:: Information given ::

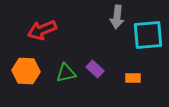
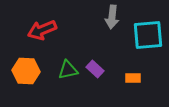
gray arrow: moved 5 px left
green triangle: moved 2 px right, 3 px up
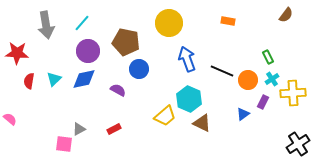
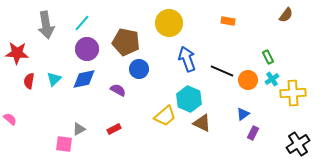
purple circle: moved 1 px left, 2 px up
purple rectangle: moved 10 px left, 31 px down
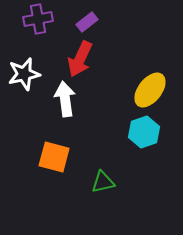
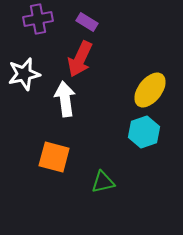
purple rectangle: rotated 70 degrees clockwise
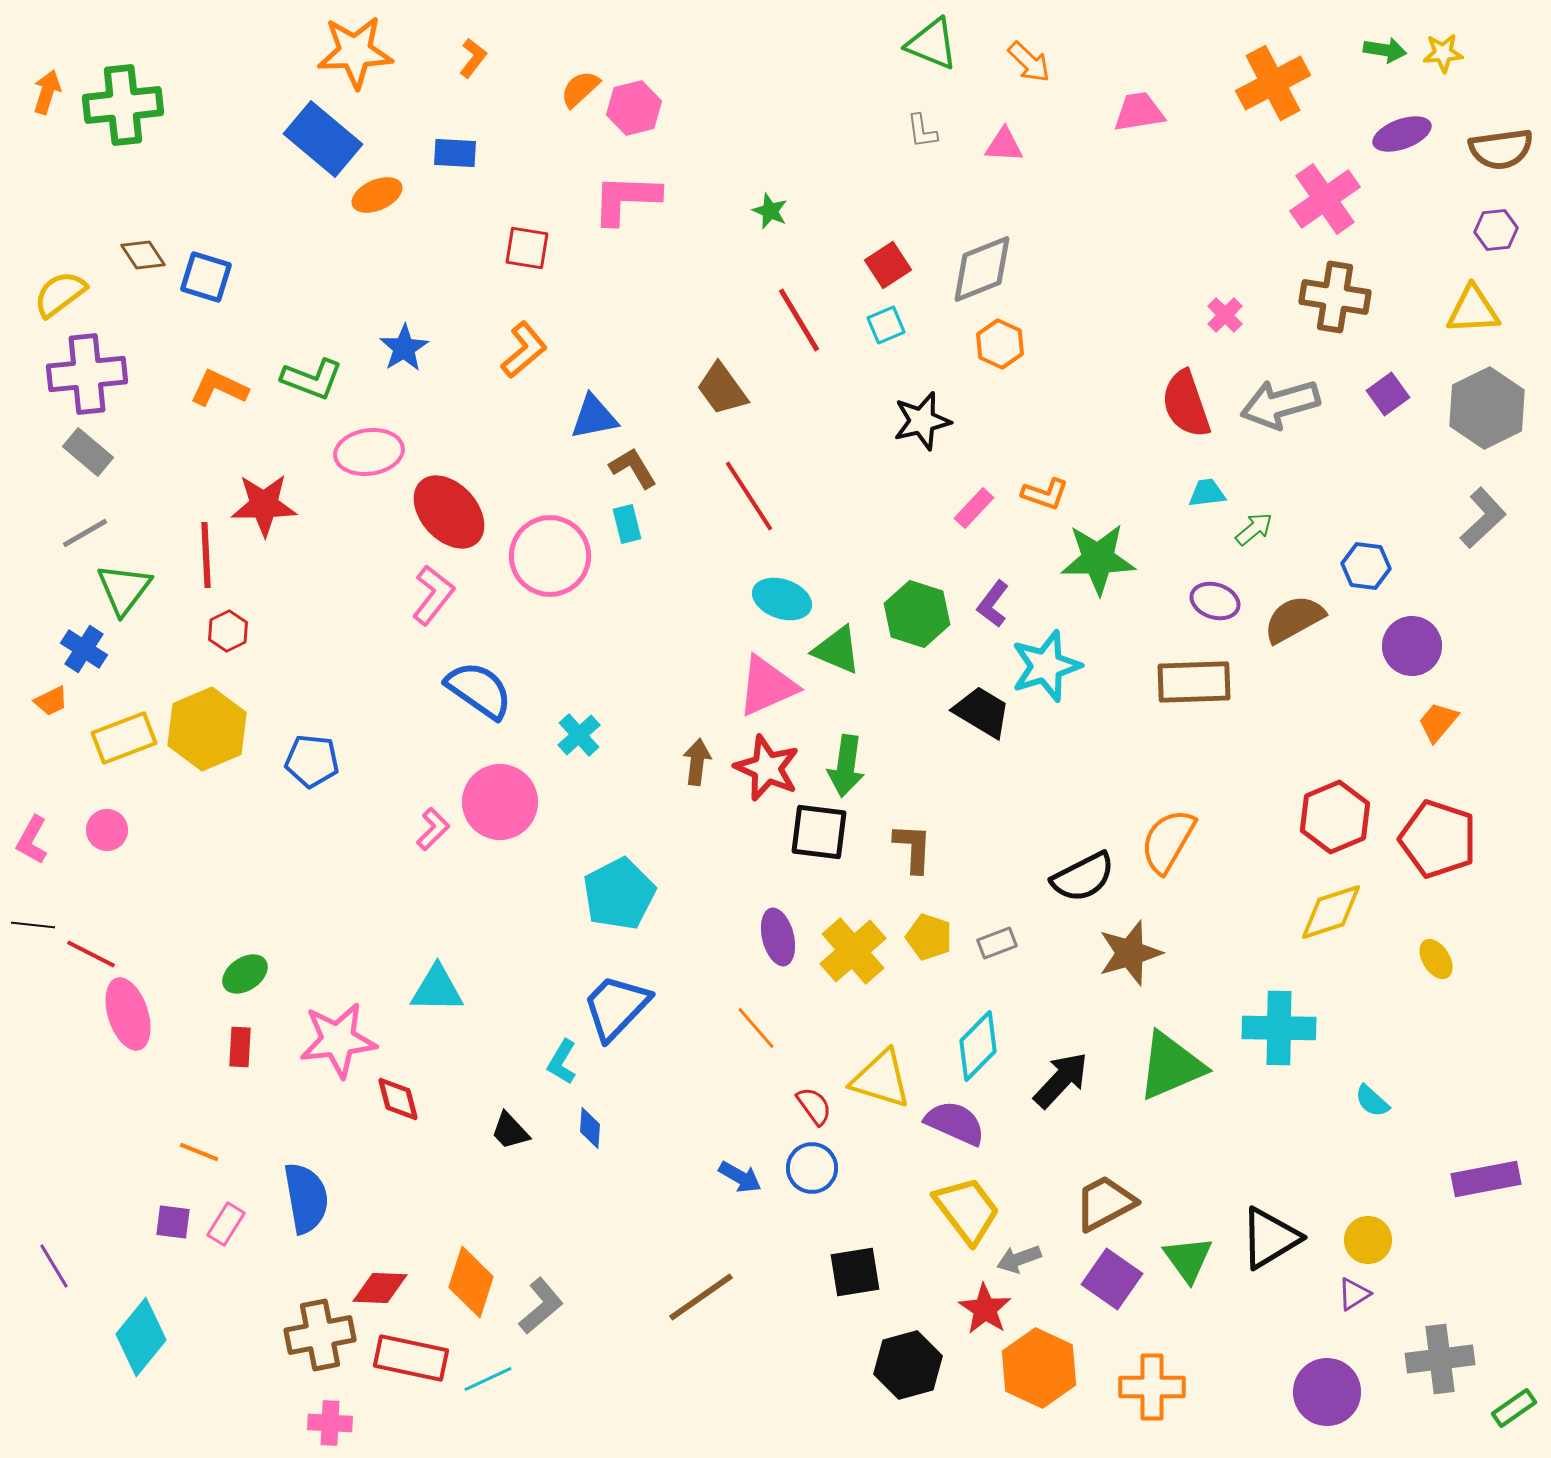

:::

Reproduce all the entries that precede this task, word for word, minus any pictures.

gray arrow: moved 5 px left
green triangle: moved 2 px right, 3 px up
purple circle: moved 1 px left, 2 px up
purple rectangle: moved 10 px left, 31 px down
purple rectangle: rotated 70 degrees clockwise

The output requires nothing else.